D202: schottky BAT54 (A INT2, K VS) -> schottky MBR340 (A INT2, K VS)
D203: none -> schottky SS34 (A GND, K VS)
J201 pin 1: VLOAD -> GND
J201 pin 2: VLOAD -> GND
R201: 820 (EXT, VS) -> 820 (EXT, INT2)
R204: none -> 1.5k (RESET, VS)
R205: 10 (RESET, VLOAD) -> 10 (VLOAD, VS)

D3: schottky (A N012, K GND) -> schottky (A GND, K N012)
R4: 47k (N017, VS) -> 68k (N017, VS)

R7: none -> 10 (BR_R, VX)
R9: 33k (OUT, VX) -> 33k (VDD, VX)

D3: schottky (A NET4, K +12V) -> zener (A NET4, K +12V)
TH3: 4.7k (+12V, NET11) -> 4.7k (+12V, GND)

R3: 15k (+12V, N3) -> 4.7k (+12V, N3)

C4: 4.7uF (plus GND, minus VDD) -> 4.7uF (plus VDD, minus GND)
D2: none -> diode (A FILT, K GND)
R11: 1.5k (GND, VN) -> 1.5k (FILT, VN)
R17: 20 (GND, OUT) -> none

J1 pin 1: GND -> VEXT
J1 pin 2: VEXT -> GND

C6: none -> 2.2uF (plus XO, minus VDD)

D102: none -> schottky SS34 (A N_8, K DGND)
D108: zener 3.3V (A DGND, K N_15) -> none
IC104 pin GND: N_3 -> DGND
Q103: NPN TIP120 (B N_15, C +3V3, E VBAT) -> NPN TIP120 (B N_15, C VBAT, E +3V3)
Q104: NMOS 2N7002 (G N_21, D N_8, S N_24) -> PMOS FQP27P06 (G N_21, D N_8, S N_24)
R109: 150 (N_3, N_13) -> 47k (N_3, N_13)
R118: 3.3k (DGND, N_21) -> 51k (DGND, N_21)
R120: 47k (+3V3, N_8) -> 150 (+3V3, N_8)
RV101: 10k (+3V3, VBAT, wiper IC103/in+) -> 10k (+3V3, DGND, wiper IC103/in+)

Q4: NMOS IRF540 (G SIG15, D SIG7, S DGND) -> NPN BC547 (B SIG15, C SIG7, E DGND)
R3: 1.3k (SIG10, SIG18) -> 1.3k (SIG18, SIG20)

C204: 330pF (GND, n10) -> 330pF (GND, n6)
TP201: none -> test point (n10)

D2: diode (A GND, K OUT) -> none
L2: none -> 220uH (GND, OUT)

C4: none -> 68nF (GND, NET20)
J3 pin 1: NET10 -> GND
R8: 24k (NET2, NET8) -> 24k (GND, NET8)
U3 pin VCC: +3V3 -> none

● ● ● ●

Try it. Transcribe the lines above between the line holding "D2: none -> diode (A FILT, K GND)" and the line holding "D102: none -> schottky SS34 (A N_8, K DGND)", inclusive, exactly as they stand and with nothing added.

Task result.
D2: none -> diode (A FILT, K GND)
R11: 1.5k (GND, VN) -> 1.5k (FILT, VN)
R17: 20 (GND, OUT) -> none

J1 pin 1: GND -> VEXT
J1 pin 2: VEXT -> GND

C6: none -> 2.2uF (plus XO, minus VDD)

D102: none -> schottky SS34 (A N_8, K DGND)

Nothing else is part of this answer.